Object state comparisons:
____________________

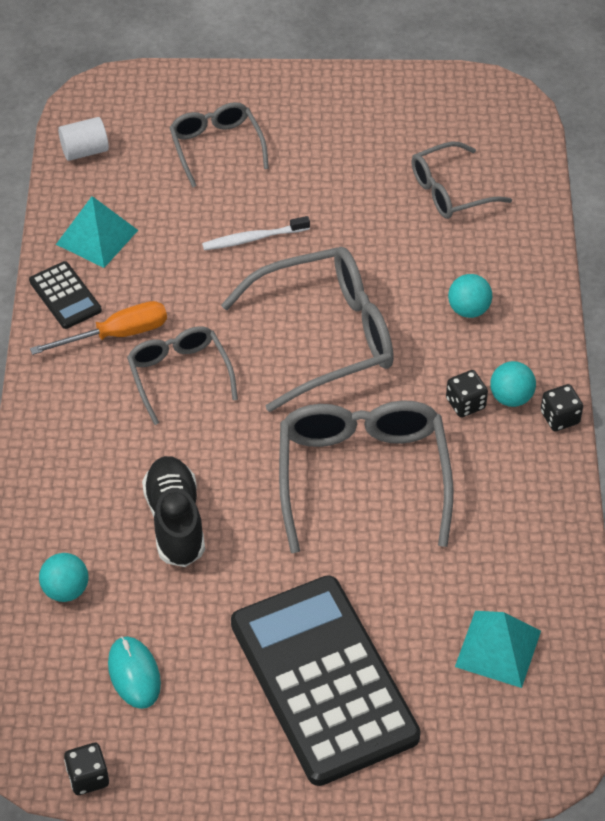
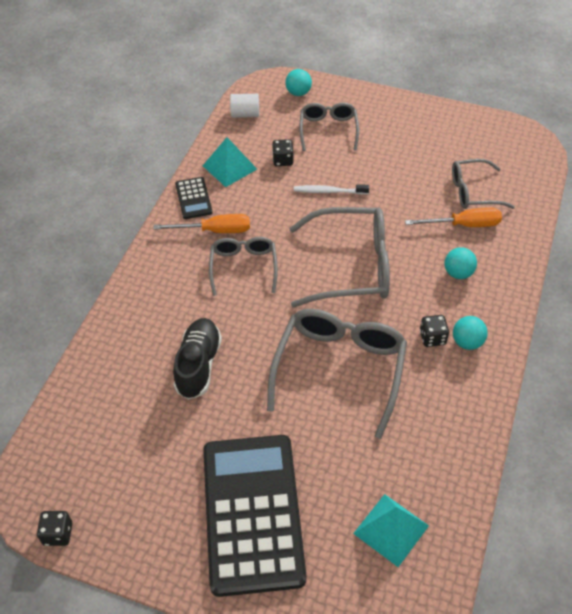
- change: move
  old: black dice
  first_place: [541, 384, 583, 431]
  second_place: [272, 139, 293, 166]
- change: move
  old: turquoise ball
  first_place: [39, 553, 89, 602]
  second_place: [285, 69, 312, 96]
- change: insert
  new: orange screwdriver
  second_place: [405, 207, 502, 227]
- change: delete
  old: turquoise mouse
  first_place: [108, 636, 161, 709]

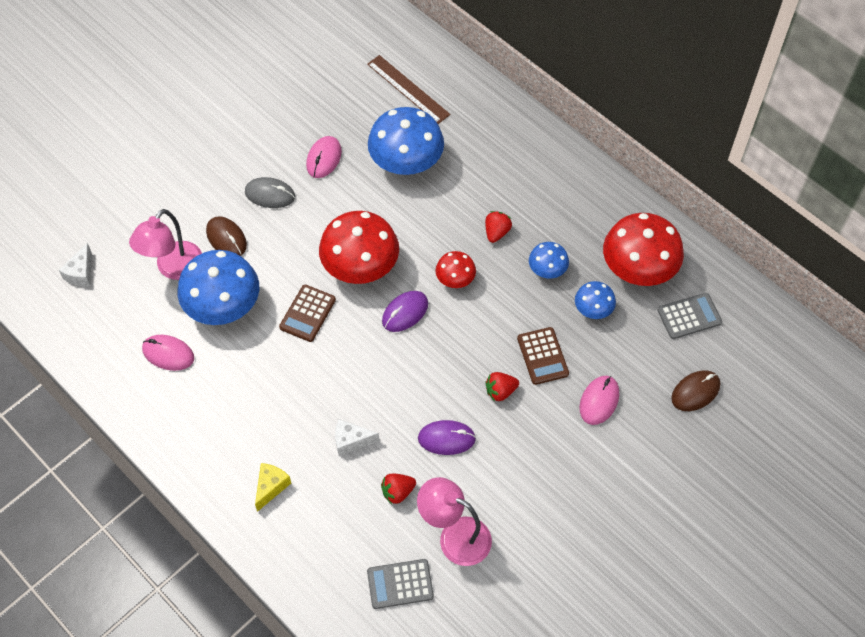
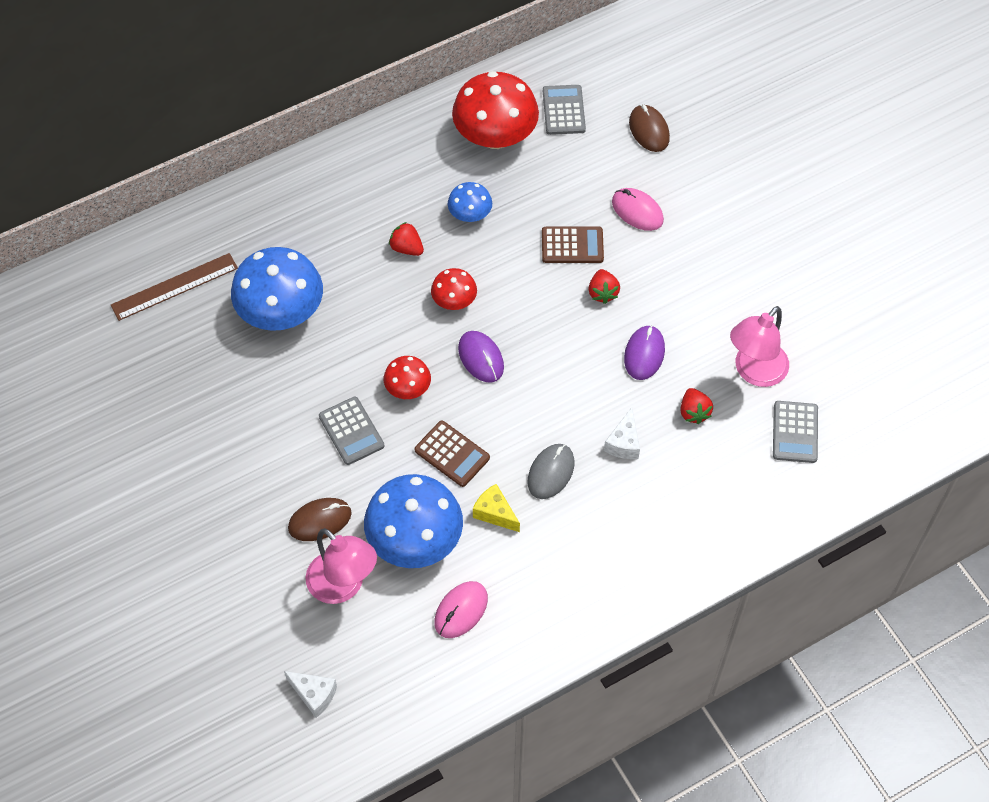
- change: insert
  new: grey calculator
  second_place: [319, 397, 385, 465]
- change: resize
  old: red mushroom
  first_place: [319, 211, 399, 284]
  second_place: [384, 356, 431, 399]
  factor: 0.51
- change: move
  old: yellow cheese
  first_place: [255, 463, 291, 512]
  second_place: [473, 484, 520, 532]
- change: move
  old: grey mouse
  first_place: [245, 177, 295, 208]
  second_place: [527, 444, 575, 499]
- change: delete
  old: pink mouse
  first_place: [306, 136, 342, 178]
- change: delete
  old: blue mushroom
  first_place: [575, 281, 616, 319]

____________________

What you should do: The lines from the one containing "old: pink mouse" through the final line of the entries above are to be printed exactly, with nothing added.

Your solution:
  old: pink mouse
  first_place: [306, 136, 342, 178]
- change: delete
  old: blue mushroom
  first_place: [575, 281, 616, 319]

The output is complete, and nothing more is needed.